■ **TASK GOAL**:
Considering the entries that follow, report how many lines include the string "degrees", giving the number alone.

─── SOURCE DATA ───

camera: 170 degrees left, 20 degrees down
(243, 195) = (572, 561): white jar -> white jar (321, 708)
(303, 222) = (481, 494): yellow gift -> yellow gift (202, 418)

───
─── SOURCE DATA ───

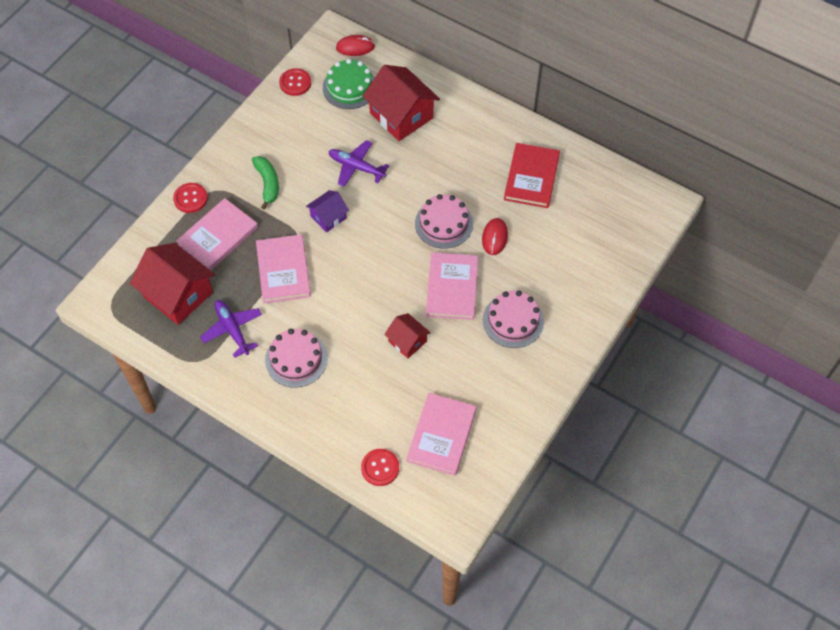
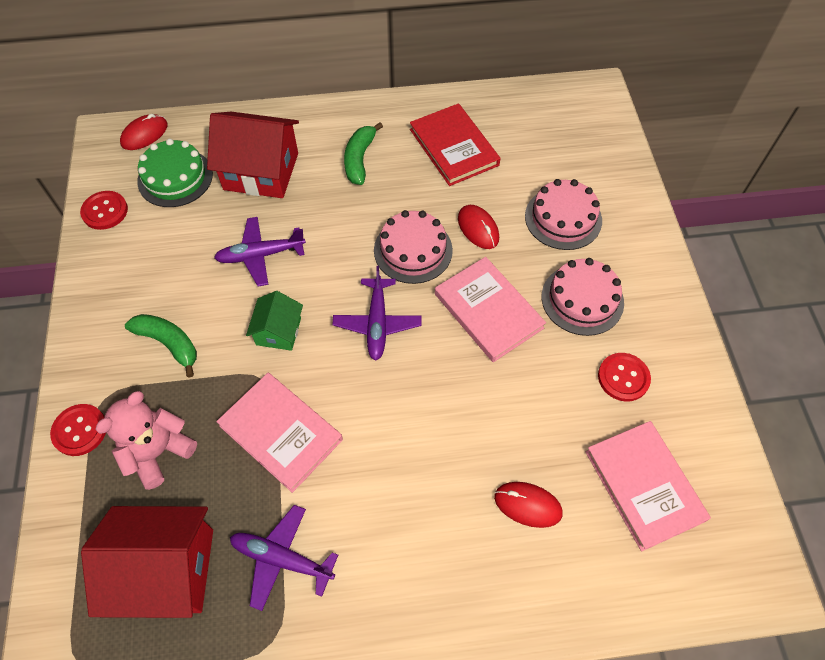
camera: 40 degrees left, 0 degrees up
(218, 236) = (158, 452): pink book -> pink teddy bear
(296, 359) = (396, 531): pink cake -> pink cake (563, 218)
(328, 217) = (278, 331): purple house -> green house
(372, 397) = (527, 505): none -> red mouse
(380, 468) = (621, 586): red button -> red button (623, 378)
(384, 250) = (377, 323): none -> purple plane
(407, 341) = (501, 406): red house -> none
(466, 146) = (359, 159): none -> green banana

───

■ **TASK ANSWER**:
2